START THE DATA

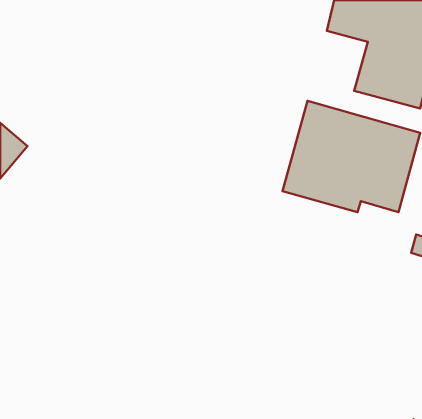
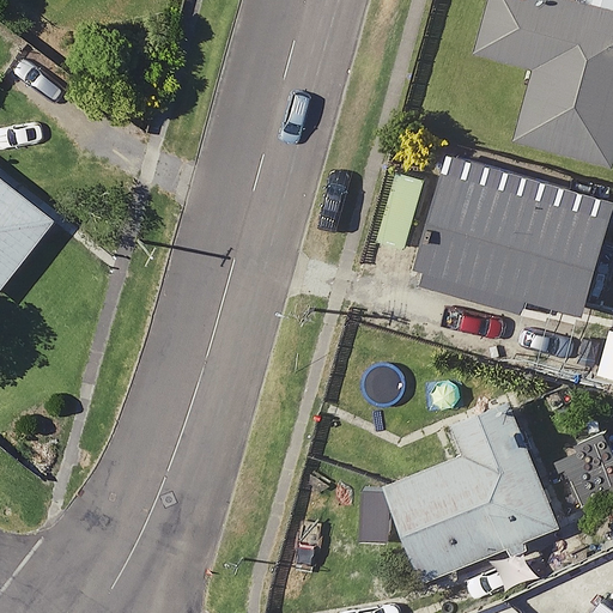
building: none -> [380,399,558,583]

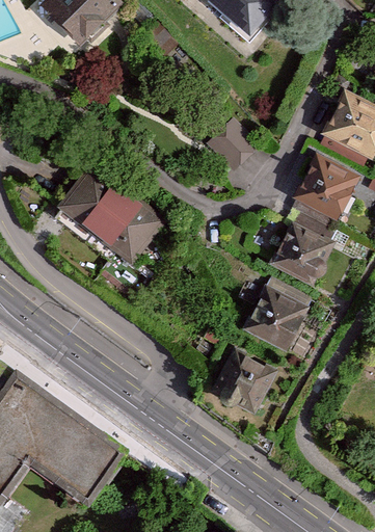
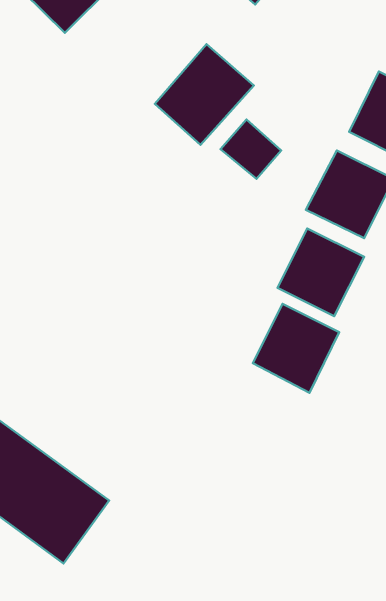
building: none -> [155,44,254,145]
building: [66,170,170,266] -> none
building: [206,348,278,423] -> none

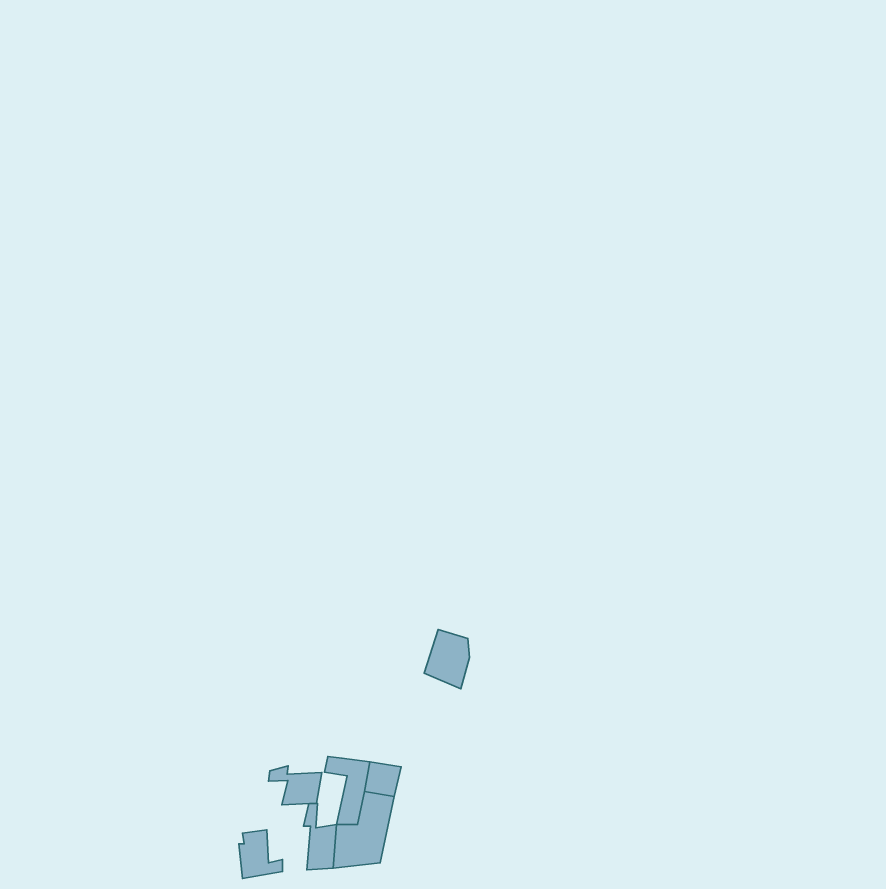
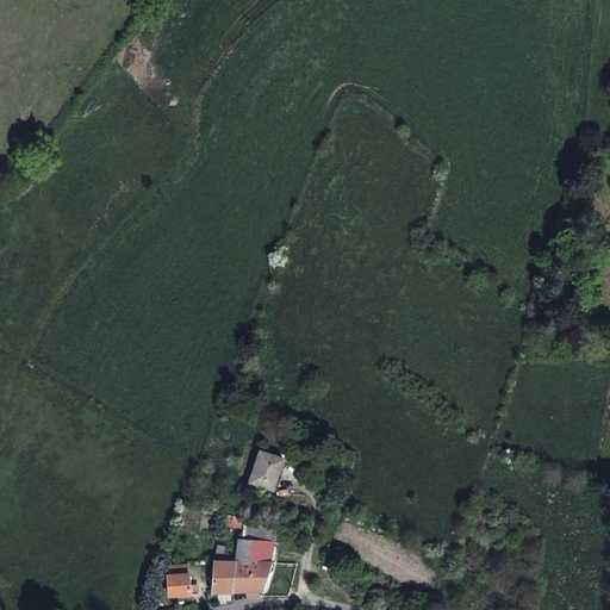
building: [424,630,470,689] -> [249,452,280,492]
building: [268,766,322,805] -> none

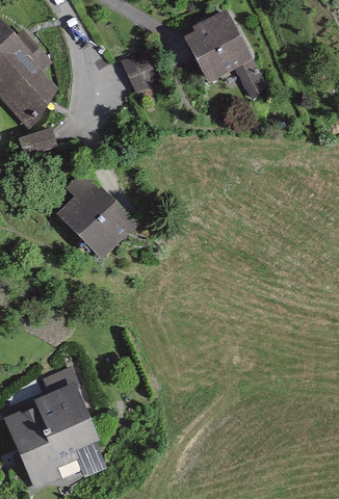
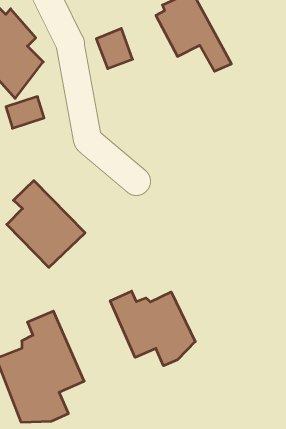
building: [56,164,144,261] -> [7,181,85,267]
building: none -> [110,291,195,366]

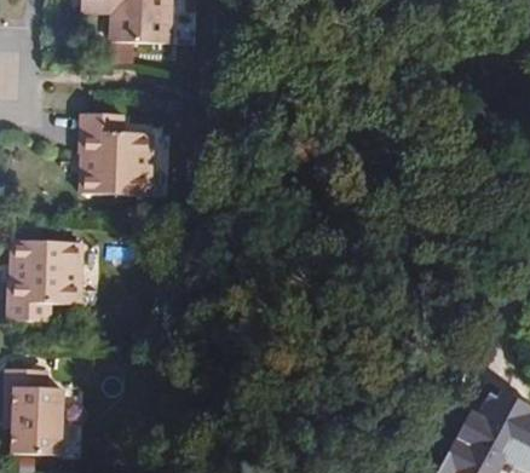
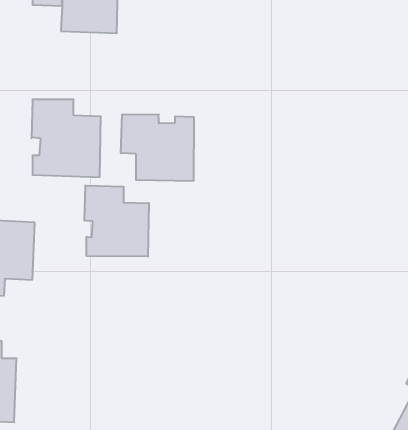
building: none -> [121,114,194,181]
building: none -> [84,185,149,257]

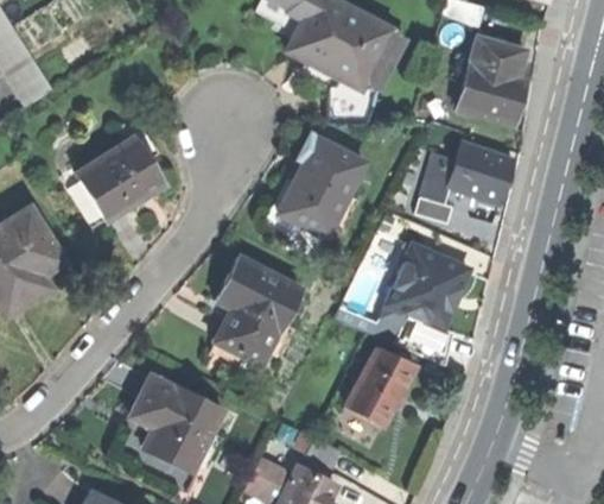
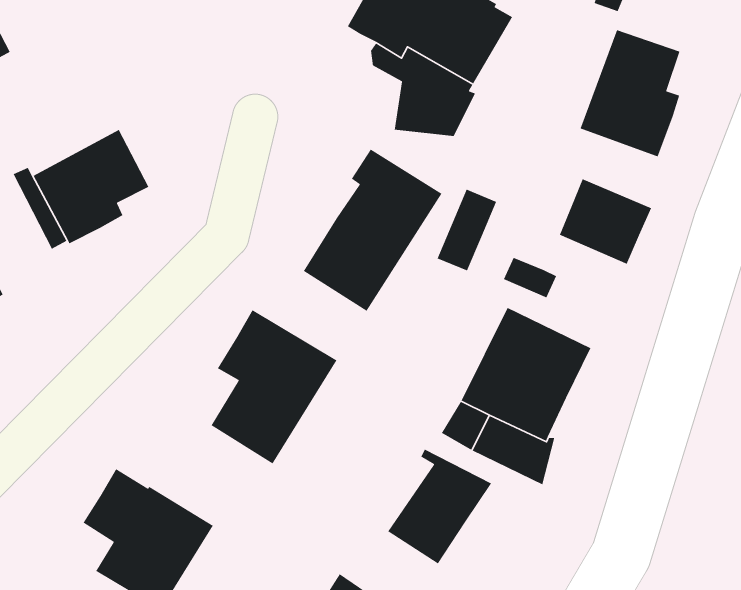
building: [418,151,457,209] -> [437,189,497,272]

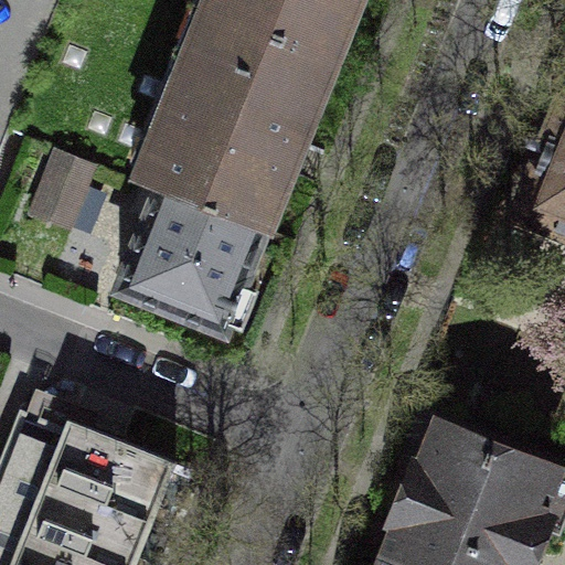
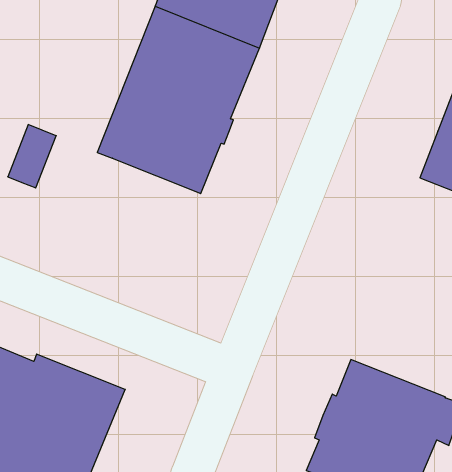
building: [119,189,264,330] -> none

END THE DATA

ABOUT THIS TASK: Could the listing above be transcribed exactly, with the pictures left out?

PROBLEM SOLUTION:
building: none -> [380,399,558,583]

building: none -> [155,44,254,145]
building: [66,170,170,266] -> none
building: [206,348,278,423] -> none

building: [424,630,470,689] -> [249,452,280,492]
building: [268,766,322,805] -> none

building: [56,164,144,261] -> [7,181,85,267]
building: none -> [110,291,195,366]

building: none -> [121,114,194,181]
building: none -> [84,185,149,257]

building: [418,151,457,209] -> [437,189,497,272]

building: [119,189,264,330] -> none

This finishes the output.